** DATA EXTRACTS follows **
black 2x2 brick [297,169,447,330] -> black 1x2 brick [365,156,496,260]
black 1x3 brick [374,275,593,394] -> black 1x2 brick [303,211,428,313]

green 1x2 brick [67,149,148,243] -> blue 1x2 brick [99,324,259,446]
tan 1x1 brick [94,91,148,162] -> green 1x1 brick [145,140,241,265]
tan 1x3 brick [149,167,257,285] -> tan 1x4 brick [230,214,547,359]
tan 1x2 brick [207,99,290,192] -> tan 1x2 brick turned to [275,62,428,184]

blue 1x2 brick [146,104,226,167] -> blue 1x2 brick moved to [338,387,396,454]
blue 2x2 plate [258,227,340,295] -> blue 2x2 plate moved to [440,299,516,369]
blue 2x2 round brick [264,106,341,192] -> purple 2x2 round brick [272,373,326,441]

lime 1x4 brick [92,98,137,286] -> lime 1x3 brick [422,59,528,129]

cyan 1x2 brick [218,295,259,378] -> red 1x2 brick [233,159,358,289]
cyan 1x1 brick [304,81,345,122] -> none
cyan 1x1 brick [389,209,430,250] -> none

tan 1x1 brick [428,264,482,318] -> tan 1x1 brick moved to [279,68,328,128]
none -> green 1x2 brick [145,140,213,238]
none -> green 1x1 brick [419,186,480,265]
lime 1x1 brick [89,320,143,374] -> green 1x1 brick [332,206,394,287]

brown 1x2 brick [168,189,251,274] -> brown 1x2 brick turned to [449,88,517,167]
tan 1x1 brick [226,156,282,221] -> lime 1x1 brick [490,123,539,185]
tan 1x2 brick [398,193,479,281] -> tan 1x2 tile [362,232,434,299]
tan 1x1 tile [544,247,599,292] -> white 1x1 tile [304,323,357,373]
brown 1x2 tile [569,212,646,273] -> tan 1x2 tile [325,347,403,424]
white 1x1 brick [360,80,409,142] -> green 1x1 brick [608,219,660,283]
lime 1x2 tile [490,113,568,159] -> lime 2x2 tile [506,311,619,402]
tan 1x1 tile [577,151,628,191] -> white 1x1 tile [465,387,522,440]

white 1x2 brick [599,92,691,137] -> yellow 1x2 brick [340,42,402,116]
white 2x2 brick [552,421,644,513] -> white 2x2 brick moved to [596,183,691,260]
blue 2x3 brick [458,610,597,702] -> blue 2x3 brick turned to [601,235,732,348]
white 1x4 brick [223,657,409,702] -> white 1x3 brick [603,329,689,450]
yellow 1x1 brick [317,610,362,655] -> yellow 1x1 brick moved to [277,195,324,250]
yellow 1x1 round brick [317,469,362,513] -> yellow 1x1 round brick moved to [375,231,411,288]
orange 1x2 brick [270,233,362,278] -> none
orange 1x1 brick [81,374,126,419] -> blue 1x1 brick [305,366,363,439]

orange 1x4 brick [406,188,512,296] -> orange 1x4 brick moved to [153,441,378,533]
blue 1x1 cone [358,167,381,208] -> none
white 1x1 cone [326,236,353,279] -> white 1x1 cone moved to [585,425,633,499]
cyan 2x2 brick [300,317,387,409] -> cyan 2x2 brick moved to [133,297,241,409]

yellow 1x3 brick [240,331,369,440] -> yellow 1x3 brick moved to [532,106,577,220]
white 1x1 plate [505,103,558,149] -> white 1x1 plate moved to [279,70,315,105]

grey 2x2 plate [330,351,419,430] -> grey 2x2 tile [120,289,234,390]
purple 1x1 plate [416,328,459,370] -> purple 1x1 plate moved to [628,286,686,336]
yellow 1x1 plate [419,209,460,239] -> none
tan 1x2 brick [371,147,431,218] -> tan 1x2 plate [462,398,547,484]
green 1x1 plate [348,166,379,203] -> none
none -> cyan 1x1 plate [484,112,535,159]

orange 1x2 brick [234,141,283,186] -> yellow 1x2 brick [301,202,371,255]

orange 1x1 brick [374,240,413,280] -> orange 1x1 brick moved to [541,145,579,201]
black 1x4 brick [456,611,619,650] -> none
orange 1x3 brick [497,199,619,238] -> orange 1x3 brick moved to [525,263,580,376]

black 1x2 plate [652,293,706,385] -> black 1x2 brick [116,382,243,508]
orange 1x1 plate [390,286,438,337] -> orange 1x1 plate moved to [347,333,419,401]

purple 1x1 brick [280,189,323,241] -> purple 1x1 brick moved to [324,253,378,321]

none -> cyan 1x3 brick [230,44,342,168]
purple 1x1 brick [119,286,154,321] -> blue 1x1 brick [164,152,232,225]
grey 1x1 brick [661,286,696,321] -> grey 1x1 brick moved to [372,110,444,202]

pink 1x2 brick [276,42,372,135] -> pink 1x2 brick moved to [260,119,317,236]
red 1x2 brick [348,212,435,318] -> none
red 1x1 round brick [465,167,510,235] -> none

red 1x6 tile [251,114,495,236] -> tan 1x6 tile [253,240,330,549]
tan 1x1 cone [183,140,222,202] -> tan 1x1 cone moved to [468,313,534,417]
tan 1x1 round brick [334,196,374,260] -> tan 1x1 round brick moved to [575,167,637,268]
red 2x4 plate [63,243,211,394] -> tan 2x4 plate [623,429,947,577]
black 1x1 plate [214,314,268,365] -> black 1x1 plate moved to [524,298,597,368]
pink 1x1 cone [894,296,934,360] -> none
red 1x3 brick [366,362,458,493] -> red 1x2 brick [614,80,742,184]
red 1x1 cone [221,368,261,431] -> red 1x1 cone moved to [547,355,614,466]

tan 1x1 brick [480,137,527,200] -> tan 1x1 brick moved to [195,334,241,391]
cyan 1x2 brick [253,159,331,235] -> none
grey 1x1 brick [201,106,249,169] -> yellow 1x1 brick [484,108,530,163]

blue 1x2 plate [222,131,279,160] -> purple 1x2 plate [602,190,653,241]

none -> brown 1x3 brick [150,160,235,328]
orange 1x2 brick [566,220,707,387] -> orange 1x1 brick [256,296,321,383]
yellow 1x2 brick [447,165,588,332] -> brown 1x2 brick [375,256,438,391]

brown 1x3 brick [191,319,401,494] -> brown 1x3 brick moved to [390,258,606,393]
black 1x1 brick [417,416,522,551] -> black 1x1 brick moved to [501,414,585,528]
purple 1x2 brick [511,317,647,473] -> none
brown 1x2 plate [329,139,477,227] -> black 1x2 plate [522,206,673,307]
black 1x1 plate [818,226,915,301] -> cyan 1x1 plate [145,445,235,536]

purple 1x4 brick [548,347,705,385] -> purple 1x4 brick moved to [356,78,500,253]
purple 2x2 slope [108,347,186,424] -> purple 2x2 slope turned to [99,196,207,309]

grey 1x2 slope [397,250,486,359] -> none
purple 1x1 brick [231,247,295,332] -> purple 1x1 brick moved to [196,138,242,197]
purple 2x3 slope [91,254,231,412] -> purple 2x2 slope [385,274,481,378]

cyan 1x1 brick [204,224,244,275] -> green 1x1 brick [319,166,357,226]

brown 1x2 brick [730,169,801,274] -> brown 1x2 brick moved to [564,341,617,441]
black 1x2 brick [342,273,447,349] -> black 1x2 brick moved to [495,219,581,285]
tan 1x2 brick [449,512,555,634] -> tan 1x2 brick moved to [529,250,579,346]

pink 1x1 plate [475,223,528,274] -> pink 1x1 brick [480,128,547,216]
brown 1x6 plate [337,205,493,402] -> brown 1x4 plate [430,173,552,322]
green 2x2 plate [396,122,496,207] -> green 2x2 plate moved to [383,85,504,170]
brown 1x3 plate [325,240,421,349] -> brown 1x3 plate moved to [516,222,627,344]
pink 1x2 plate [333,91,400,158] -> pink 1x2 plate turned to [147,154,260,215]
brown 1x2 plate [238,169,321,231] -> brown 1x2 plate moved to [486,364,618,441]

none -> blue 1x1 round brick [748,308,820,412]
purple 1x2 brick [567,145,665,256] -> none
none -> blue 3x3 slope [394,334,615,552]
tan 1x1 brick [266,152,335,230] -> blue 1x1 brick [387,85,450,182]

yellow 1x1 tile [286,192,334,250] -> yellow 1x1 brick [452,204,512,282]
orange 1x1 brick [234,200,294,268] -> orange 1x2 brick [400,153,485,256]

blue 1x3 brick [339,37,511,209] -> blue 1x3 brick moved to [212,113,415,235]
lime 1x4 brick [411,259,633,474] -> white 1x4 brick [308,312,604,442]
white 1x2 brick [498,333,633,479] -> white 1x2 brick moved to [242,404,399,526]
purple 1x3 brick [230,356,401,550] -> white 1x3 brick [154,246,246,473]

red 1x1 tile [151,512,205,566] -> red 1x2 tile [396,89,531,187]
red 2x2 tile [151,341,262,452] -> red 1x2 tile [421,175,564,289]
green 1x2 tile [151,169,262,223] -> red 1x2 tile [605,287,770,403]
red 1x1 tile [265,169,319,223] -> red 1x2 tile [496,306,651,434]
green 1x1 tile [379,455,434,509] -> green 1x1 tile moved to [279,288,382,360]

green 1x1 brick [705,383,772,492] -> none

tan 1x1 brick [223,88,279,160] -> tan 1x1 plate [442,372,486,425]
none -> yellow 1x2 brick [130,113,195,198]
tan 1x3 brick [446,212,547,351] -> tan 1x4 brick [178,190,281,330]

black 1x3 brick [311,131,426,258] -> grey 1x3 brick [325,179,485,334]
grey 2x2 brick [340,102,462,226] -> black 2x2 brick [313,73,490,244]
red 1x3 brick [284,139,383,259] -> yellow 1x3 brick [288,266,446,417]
** End of DATA EXTRACTS **
GOAL OF THE EXERCISE: Exact duplication is required for the lines above, from the line that contains "none -> green 1x1 brick [419,186,480,265]" to the line that contains "yellow 1x1 round brick [317,469,362,513]", inclusive; omit all others.

ANSWER BOX:
none -> green 1x1 brick [419,186,480,265]
lime 1x1 brick [89,320,143,374] -> green 1x1 brick [332,206,394,287]

brown 1x2 brick [168,189,251,274] -> brown 1x2 brick turned to [449,88,517,167]
tan 1x1 brick [226,156,282,221] -> lime 1x1 brick [490,123,539,185]
tan 1x2 brick [398,193,479,281] -> tan 1x2 tile [362,232,434,299]
tan 1x1 tile [544,247,599,292] -> white 1x1 tile [304,323,357,373]
brown 1x2 tile [569,212,646,273] -> tan 1x2 tile [325,347,403,424]
white 1x1 brick [360,80,409,142] -> green 1x1 brick [608,219,660,283]
lime 1x2 tile [490,113,568,159] -> lime 2x2 tile [506,311,619,402]
tan 1x1 tile [577,151,628,191] -> white 1x1 tile [465,387,522,440]

white 1x2 brick [599,92,691,137] -> yellow 1x2 brick [340,42,402,116]
white 2x2 brick [552,421,644,513] -> white 2x2 brick moved to [596,183,691,260]
blue 2x3 brick [458,610,597,702] -> blue 2x3 brick turned to [601,235,732,348]
white 1x4 brick [223,657,409,702] -> white 1x3 brick [603,329,689,450]
yellow 1x1 brick [317,610,362,655] -> yellow 1x1 brick moved to [277,195,324,250]
yellow 1x1 round brick [317,469,362,513] -> yellow 1x1 round brick moved to [375,231,411,288]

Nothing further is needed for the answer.